- Opening Delimiter -
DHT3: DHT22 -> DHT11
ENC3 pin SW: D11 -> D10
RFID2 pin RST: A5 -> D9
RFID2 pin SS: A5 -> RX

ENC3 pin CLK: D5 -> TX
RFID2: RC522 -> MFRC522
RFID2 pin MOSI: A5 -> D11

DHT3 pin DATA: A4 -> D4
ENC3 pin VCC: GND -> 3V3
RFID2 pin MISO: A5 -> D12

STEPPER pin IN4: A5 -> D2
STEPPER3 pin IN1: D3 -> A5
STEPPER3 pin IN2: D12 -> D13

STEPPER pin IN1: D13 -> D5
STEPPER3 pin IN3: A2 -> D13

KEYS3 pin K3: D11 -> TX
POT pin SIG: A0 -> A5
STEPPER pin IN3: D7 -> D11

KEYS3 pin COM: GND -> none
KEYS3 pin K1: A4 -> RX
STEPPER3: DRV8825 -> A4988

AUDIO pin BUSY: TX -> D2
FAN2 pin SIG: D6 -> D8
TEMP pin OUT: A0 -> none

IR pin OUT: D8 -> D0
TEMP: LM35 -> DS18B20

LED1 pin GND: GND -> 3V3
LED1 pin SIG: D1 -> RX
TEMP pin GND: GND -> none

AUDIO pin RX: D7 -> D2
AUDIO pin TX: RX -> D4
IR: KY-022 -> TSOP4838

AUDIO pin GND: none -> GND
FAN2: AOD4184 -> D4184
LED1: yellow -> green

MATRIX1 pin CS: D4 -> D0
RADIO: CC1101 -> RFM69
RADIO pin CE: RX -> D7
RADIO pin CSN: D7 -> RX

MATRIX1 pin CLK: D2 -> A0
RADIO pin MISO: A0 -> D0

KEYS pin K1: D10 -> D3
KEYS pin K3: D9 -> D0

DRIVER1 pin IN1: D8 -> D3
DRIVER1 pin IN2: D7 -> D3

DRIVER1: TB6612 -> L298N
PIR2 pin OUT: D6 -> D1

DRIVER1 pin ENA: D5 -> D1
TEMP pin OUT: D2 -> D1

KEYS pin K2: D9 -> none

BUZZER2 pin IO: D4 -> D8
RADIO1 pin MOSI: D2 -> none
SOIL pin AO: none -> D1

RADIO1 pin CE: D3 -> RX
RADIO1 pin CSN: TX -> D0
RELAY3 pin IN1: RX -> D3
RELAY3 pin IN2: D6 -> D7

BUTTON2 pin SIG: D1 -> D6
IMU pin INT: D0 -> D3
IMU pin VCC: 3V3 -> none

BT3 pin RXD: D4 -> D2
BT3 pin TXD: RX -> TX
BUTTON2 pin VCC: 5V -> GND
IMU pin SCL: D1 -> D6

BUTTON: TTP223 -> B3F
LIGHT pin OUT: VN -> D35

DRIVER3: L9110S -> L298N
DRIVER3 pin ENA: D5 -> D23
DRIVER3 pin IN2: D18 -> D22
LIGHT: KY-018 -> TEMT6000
- Closing Delimiter -
Write out only the lines that run from the line containing "STEPPER pin IN4: A5 -> D2" through the line containing "BT3 pin RXD: D4 -> D2", both included, exactly as they appear above.

STEPPER pin IN4: A5 -> D2
STEPPER3 pin IN1: D3 -> A5
STEPPER3 pin IN2: D12 -> D13

STEPPER pin IN1: D13 -> D5
STEPPER3 pin IN3: A2 -> D13

KEYS3 pin K3: D11 -> TX
POT pin SIG: A0 -> A5
STEPPER pin IN3: D7 -> D11

KEYS3 pin COM: GND -> none
KEYS3 pin K1: A4 -> RX
STEPPER3: DRV8825 -> A4988

AUDIO pin BUSY: TX -> D2
FAN2 pin SIG: D6 -> D8
TEMP pin OUT: A0 -> none

IR pin OUT: D8 -> D0
TEMP: LM35 -> DS18B20

LED1 pin GND: GND -> 3V3
LED1 pin SIG: D1 -> RX
TEMP pin GND: GND -> none

AUDIO pin RX: D7 -> D2
AUDIO pin TX: RX -> D4
IR: KY-022 -> TSOP4838

AUDIO pin GND: none -> GND
FAN2: AOD4184 -> D4184
LED1: yellow -> green

MATRIX1 pin CS: D4 -> D0
RADIO: CC1101 -> RFM69
RADIO pin CE: RX -> D7
RADIO pin CSN: D7 -> RX

MATRIX1 pin CLK: D2 -> A0
RADIO pin MISO: A0 -> D0

KEYS pin K1: D10 -> D3
KEYS pin K3: D9 -> D0

DRIVER1 pin IN1: D8 -> D3
DRIVER1 pin IN2: D7 -> D3

DRIVER1: TB6612 -> L298N
PIR2 pin OUT: D6 -> D1

DRIVER1 pin ENA: D5 -> D1
TEMP pin OUT: D2 -> D1

KEYS pin K2: D9 -> none

BUZZER2 pin IO: D4 -> D8
RADIO1 pin MOSI: D2 -> none
SOIL pin AO: none -> D1

RADIO1 pin CE: D3 -> RX
RADIO1 pin CSN: TX -> D0
RELAY3 pin IN1: RX -> D3
RELAY3 pin IN2: D6 -> D7

BUTTON2 pin SIG: D1 -> D6
IMU pin INT: D0 -> D3
IMU pin VCC: 3V3 -> none

BT3 pin RXD: D4 -> D2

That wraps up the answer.